• WORK REQUIRED:
In the entries that follow, how many lines hold "green"? Nothing but the number is expected.
Segment Start: RECORD EXTRACTS
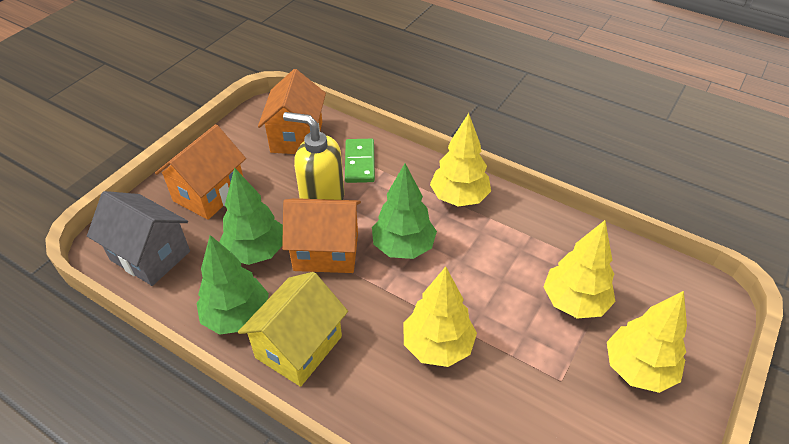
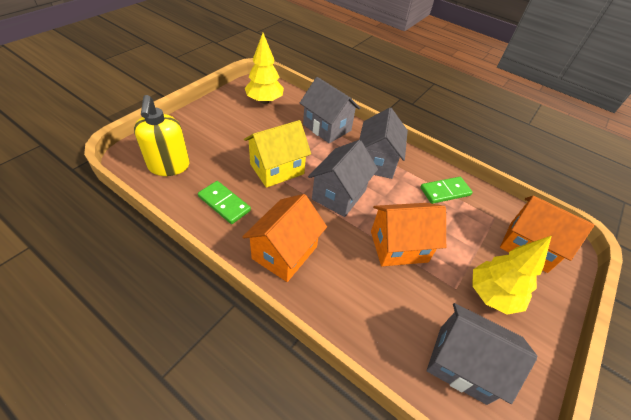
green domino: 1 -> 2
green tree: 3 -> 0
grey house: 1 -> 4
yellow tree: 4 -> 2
Segment End: RECORD EXTRACTS
Segment Start: RECORD EXTRACTS
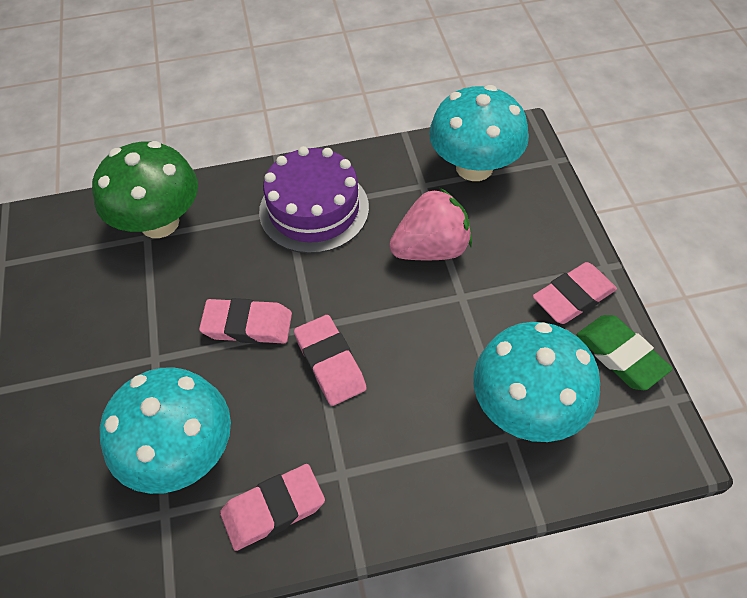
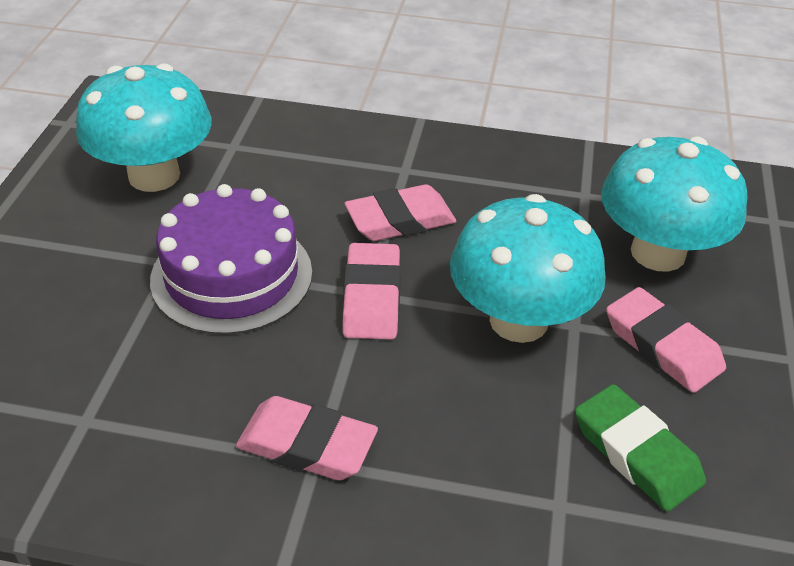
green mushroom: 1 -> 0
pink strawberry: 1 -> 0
Segment End: RECORD EXTRACTS
• FINAL ANSWER:
3